## Task brief:
Only the lines from the one holding "R204: 4.3k (SCL, VA) -> none" to the end of the data should be echoed, exactly as they appear, minus the pictures.

[Revision comparison data]

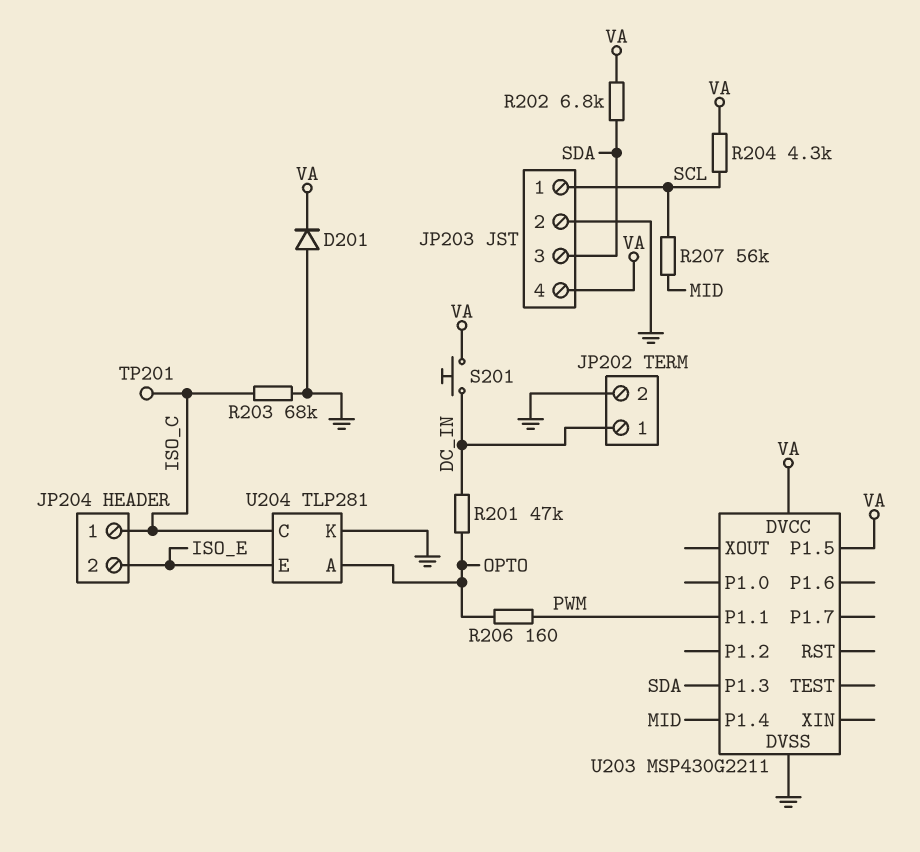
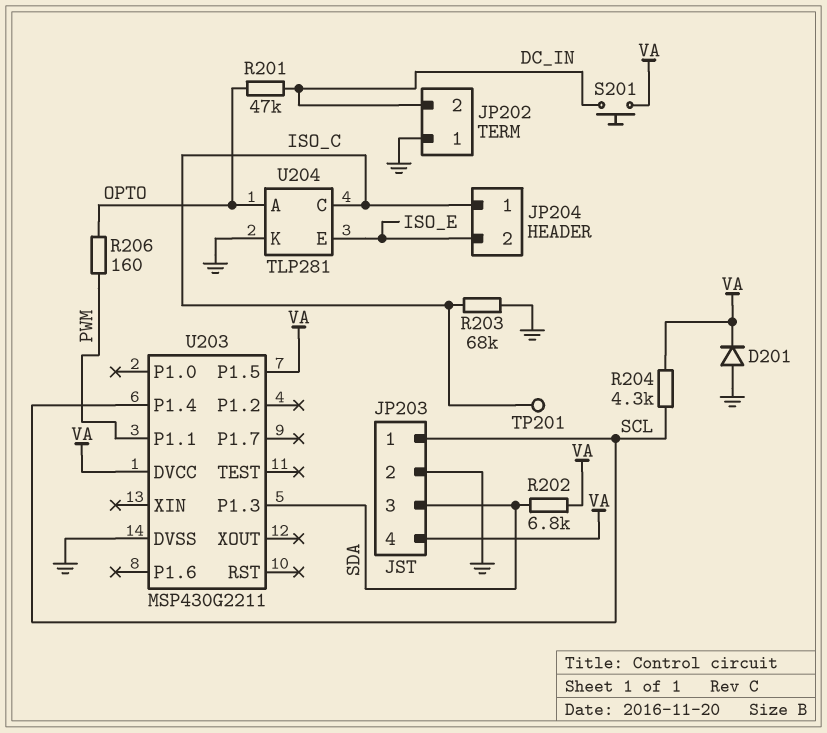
JP202 pin 1: DC_IN -> GND
JP202 pin 2: GND -> DC_IN
R207: 56k (MID, SCL) -> none
U203 pin P1.4: MID -> SCL

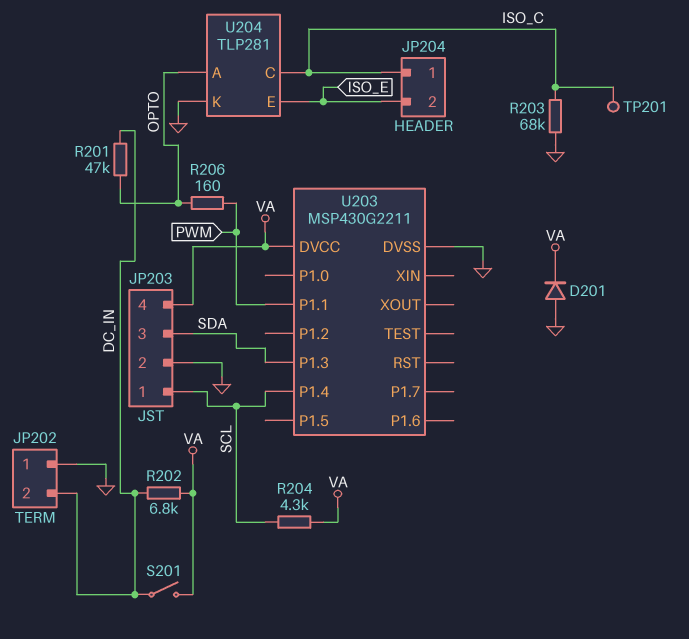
R202: 6.8k (SDA, VA) -> 6.8k (DC_IN, VA)
S201: button (DC_IN, VA) -> switch (DC_IN, VA)
U203 pin P1.5: VA -> none

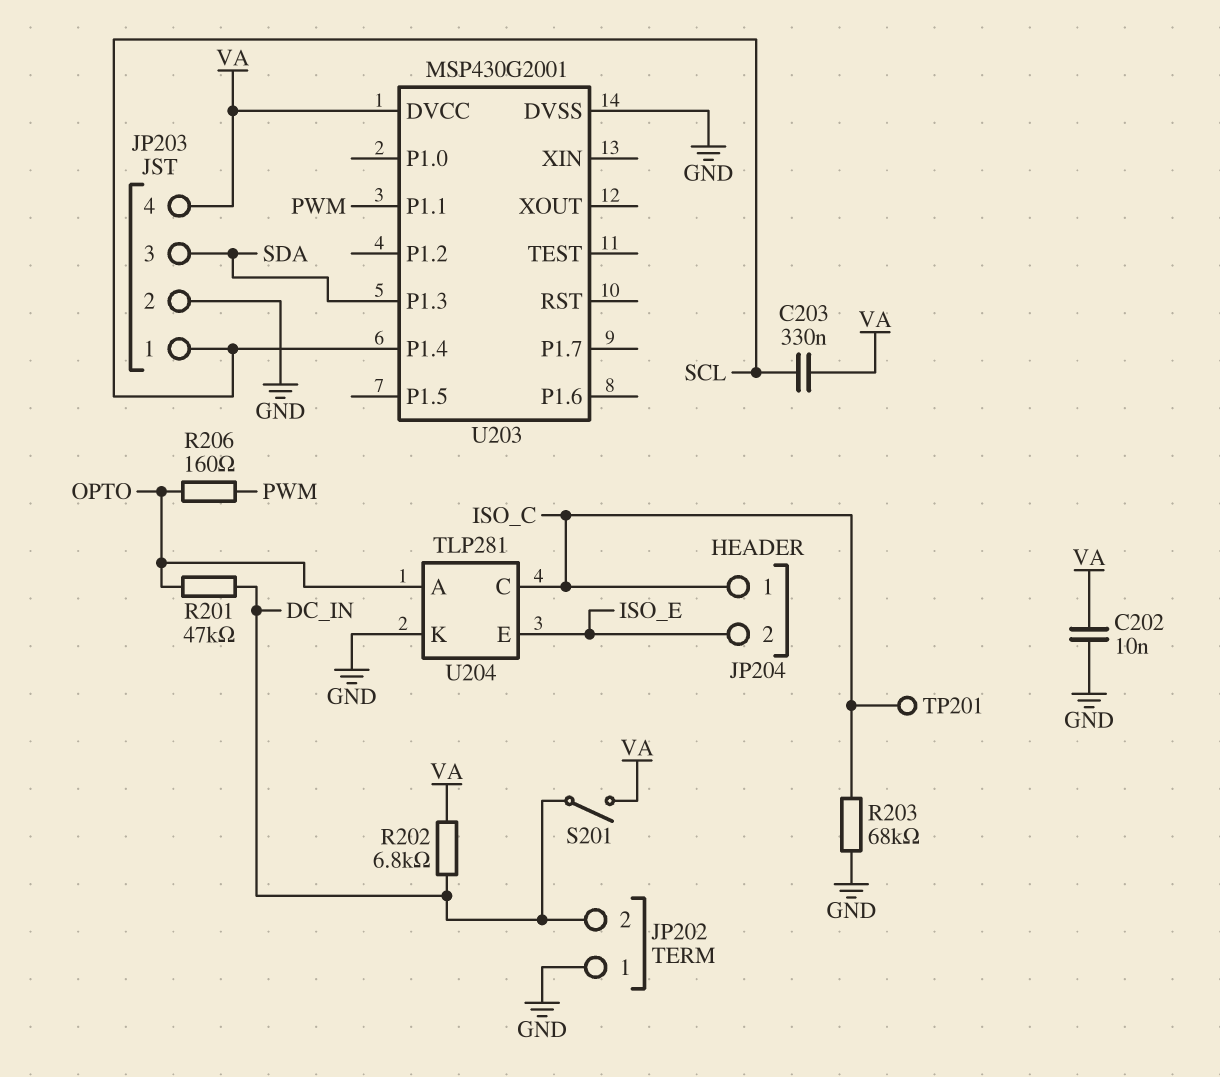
C202: none -> 10nF (GND, VA)
C203: none -> 330nF (SCL, VA)
D201: diode (A GND, K VA) -> none
R204: 4.3k (SCL, VA) -> none
U203: MSP430G2211 -> MSP430G2001

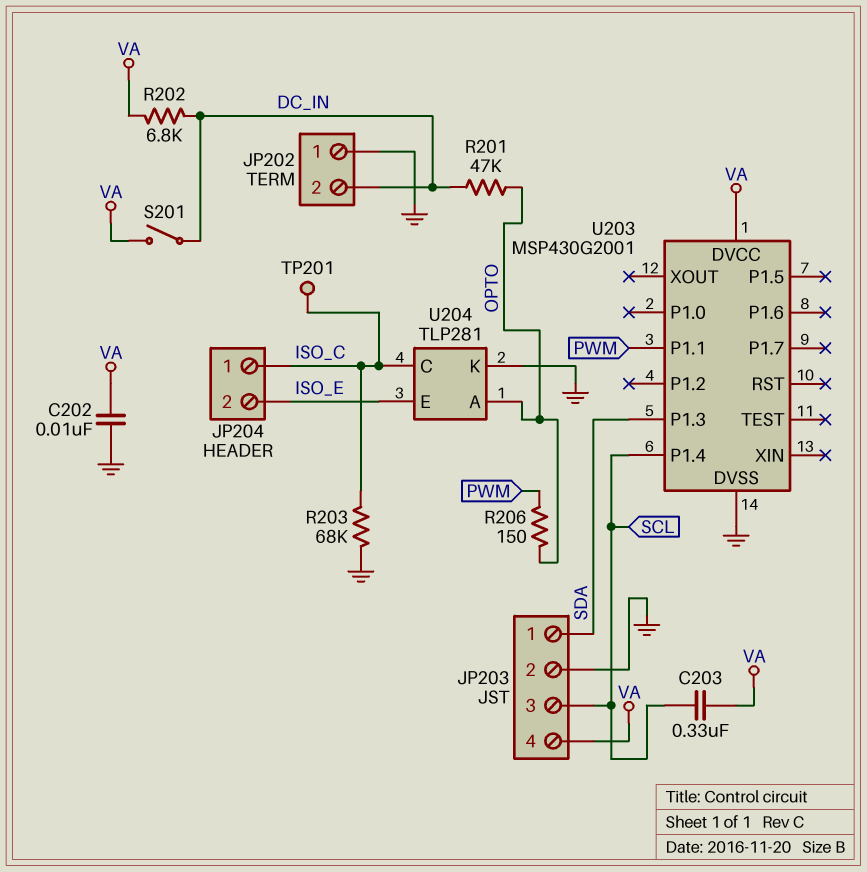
JP203 pin 1: SCL -> SDA
JP203 pin 3: SDA -> SCL
R206: 160 (OPTO, PWM) -> 150 (OPTO, PWM)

## Expected answer:
R204: 4.3k (SCL, VA) -> none
U203: MSP430G2211 -> MSP430G2001

JP203 pin 1: SCL -> SDA
JP203 pin 3: SDA -> SCL
R206: 160 (OPTO, PWM) -> 150 (OPTO, PWM)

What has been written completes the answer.